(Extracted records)
╭──
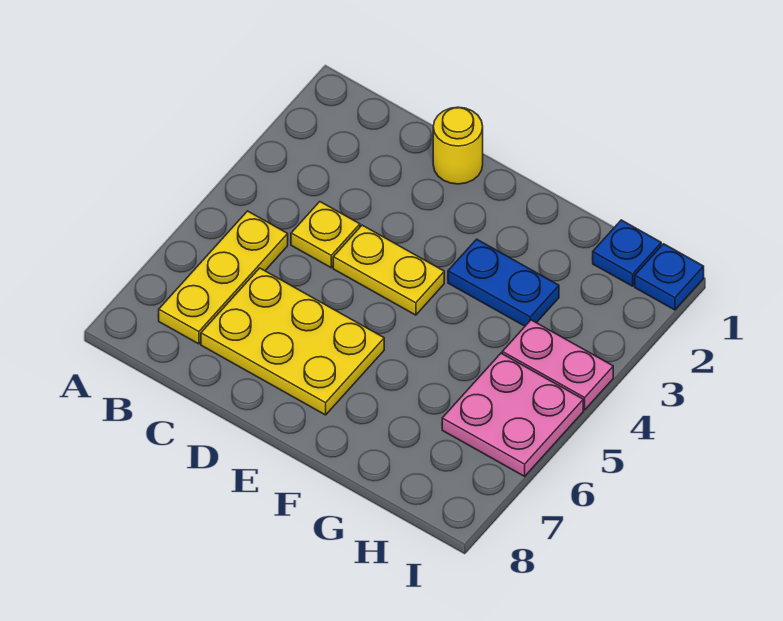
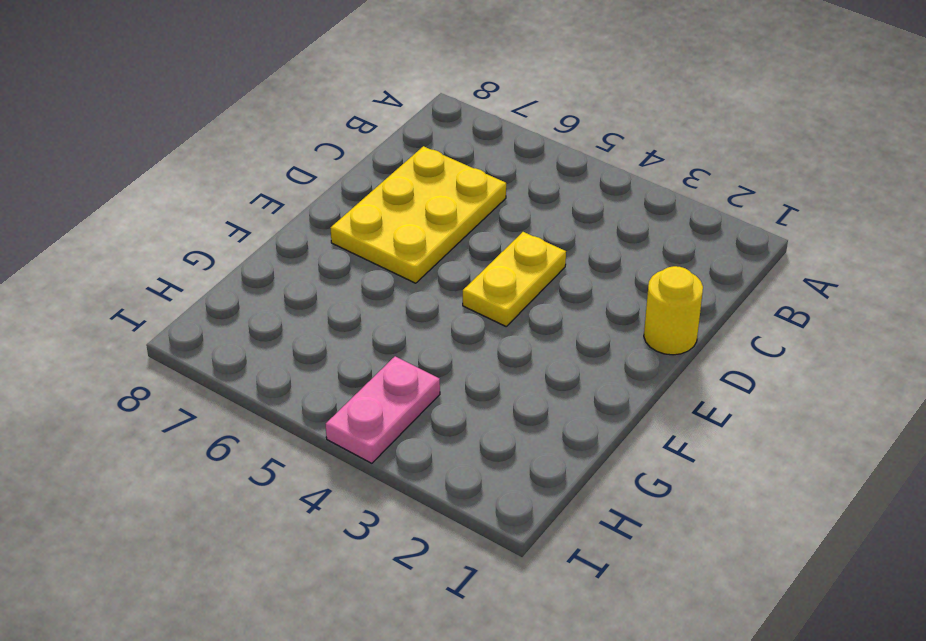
none -> yellow plate B5:B7 level 1
none -> yellow plate C4 level 1

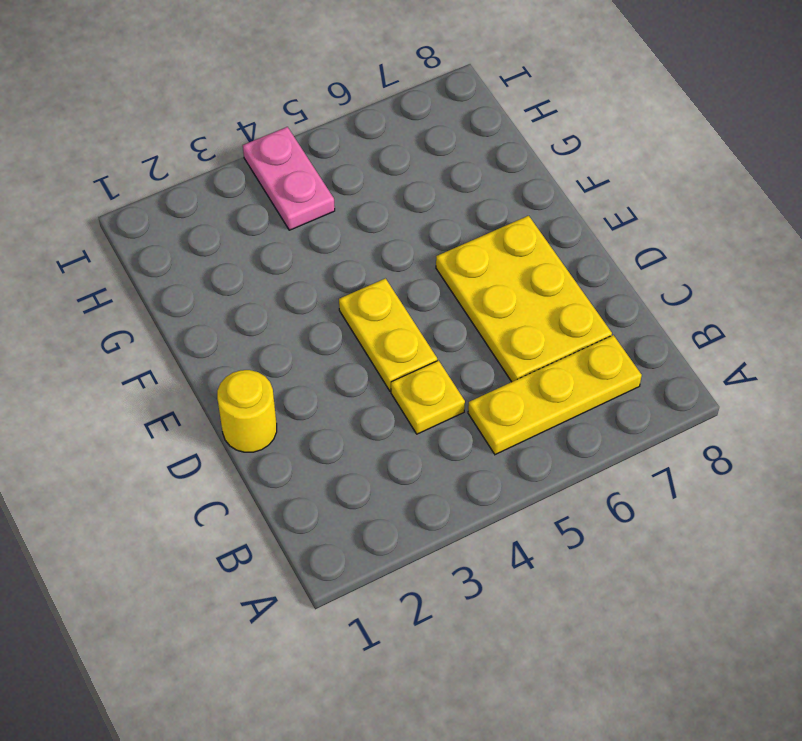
none -> blue plate F3:G3 level 1
none -> blue plate H1 level 1

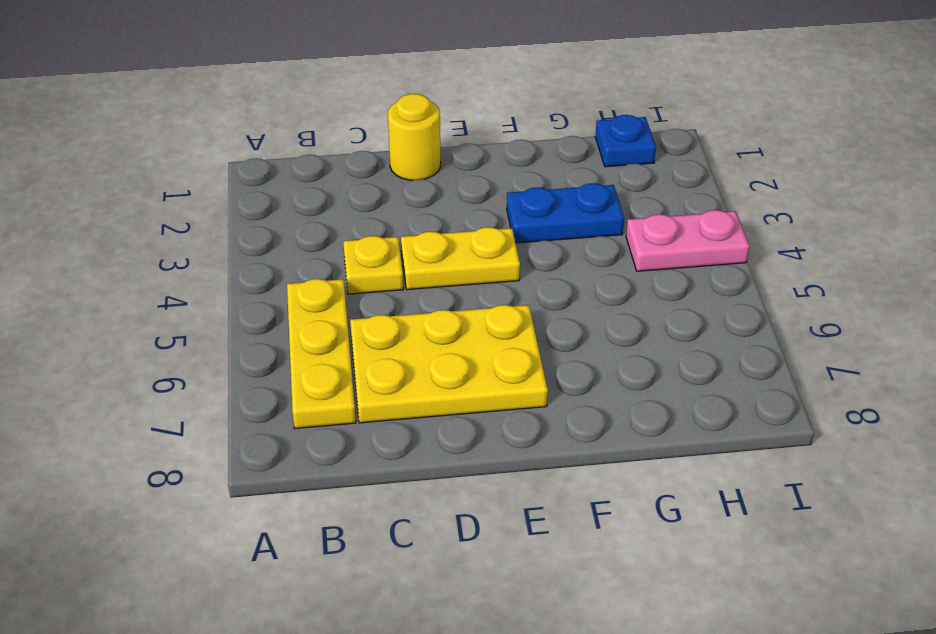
none -> pink plate H5:I6 level 1
none -> blue plate I1 level 1

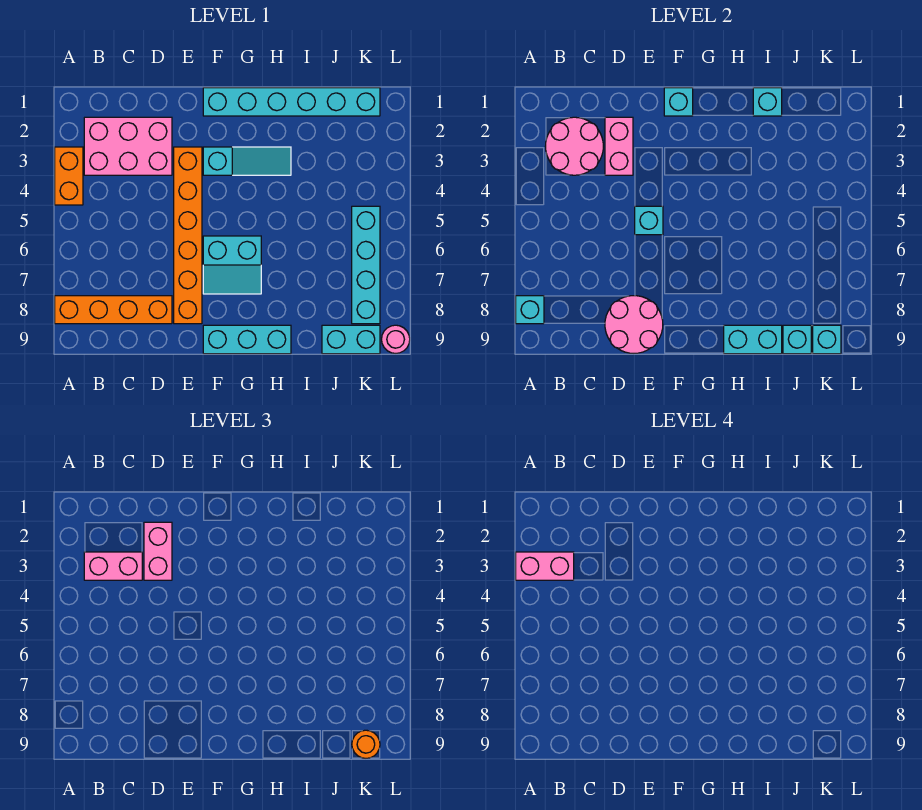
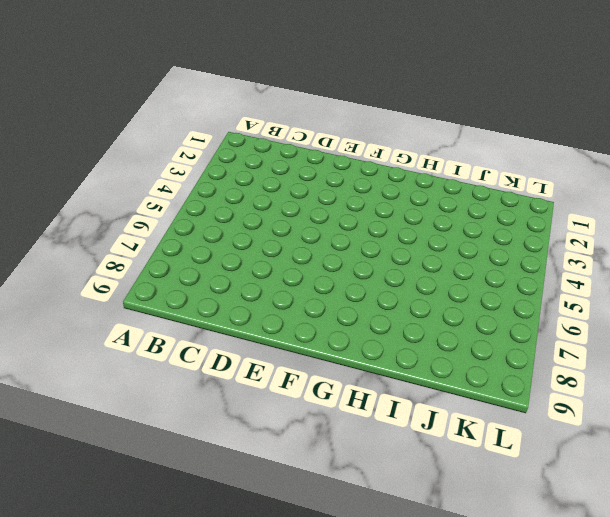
none -> orange brick A3:A4 level 1
none -> orange brick A8:D8 level 1
none -> pink brick B2:D3 level 1

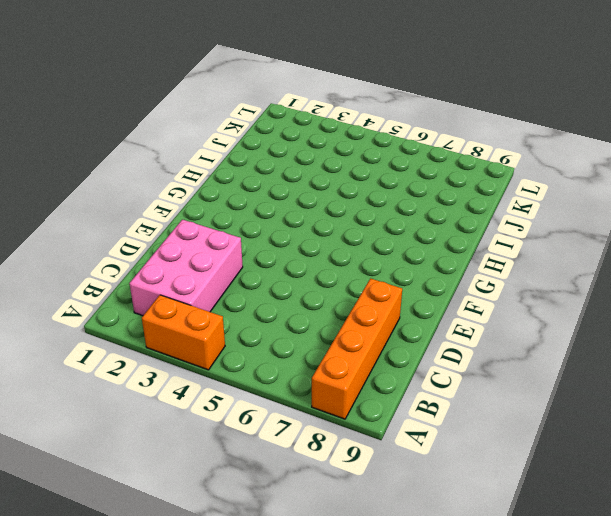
none -> orange brick E3:E8 level 1
none -> cyan brick F1:K1 level 1
none -> cyan slope F3:H3 level 1 top F

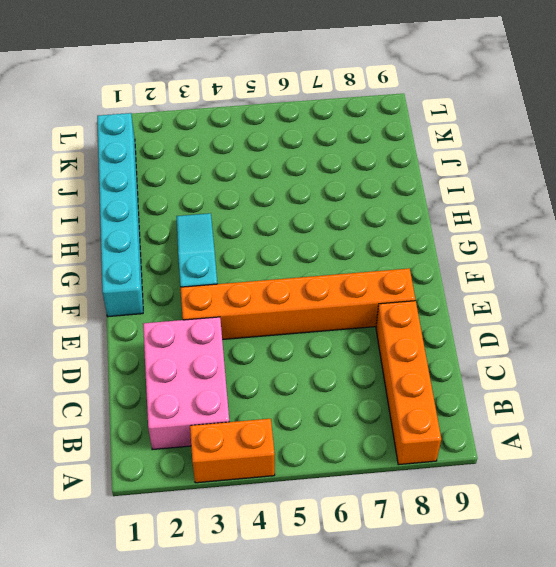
none -> cyan slope F6:G7 level 1 top 6
none -> cyan brick F9:H9 level 1
none -> cyan brick J9:K9 level 1

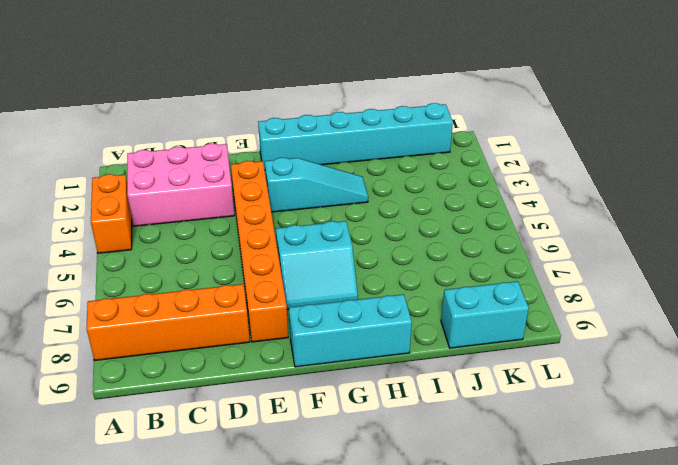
none -> cyan brick K5:K8 level 1
none -> pink round brick L9 level 1
none -> cyan brick A8 level 2

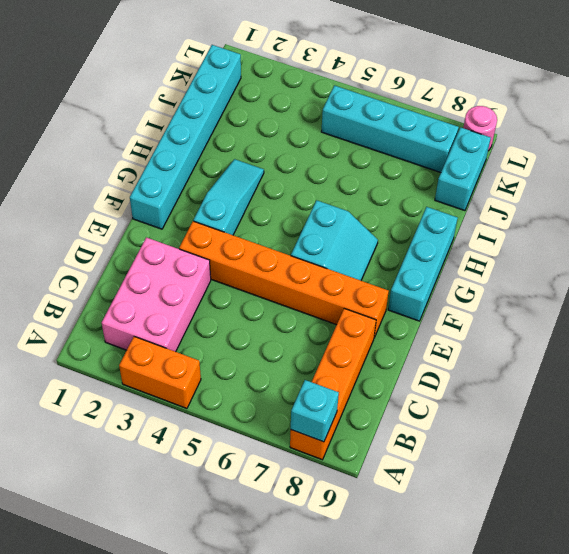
none -> pink round brick B2:C3 level 2
none -> pink brick D2:D3 level 2
none -> pink round brick D8:E9 level 2

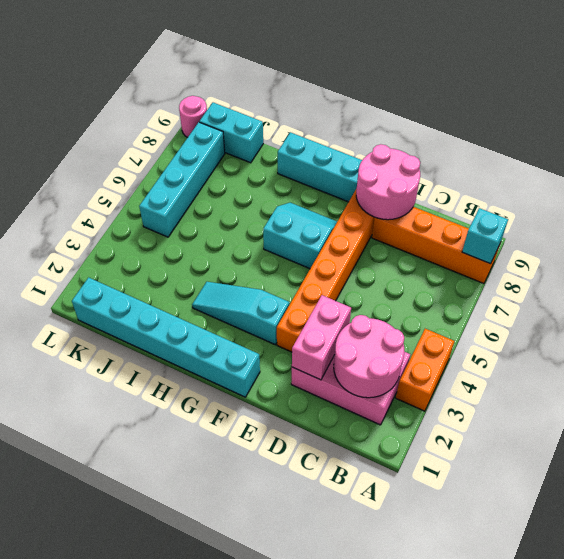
none -> cyan brick E5 level 2
none -> cyan brick F1 level 2
none -> cyan brick H9:I9 level 2

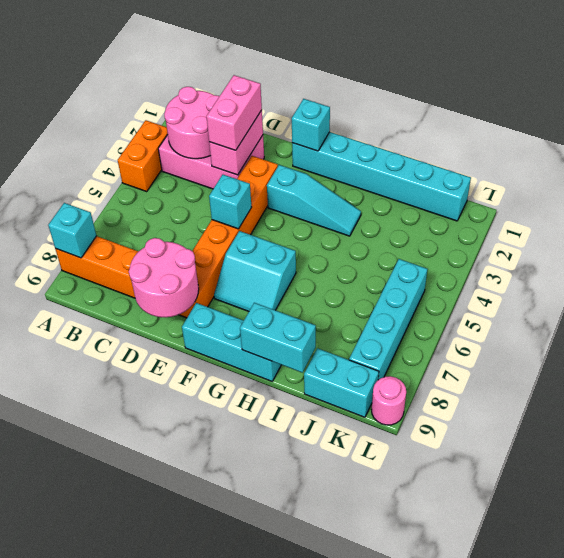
none -> cyan brick I1 level 2
none -> cyan brick J9 level 2
none -> cyan brick K9 level 2

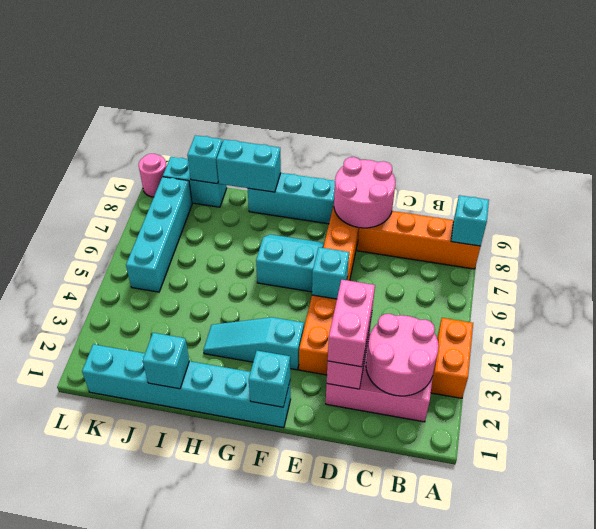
none -> cyan brick K9 level 2
none -> pink brick B3:C3 level 3
none -> orange round brick K9 level 3

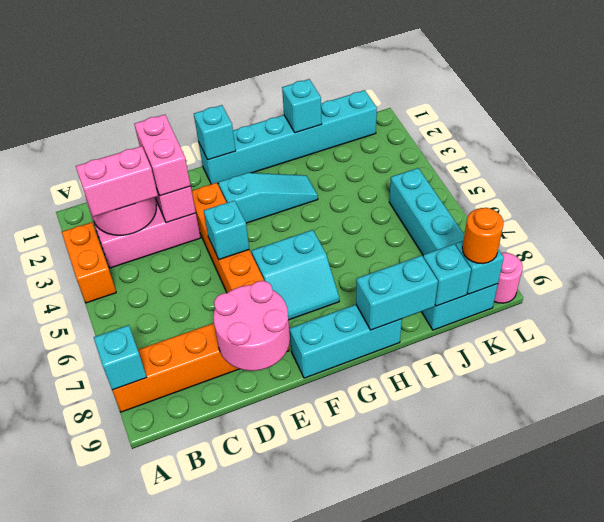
none -> pink brick A3:B3 level 4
╰──
TRY IT:
Every line above that carries the string "blue" should be copied.

OUTPUT FOR THIS EXERCISE:
none -> blue plate F3:G3 level 1
none -> blue plate H1 level 1
none -> blue plate I1 level 1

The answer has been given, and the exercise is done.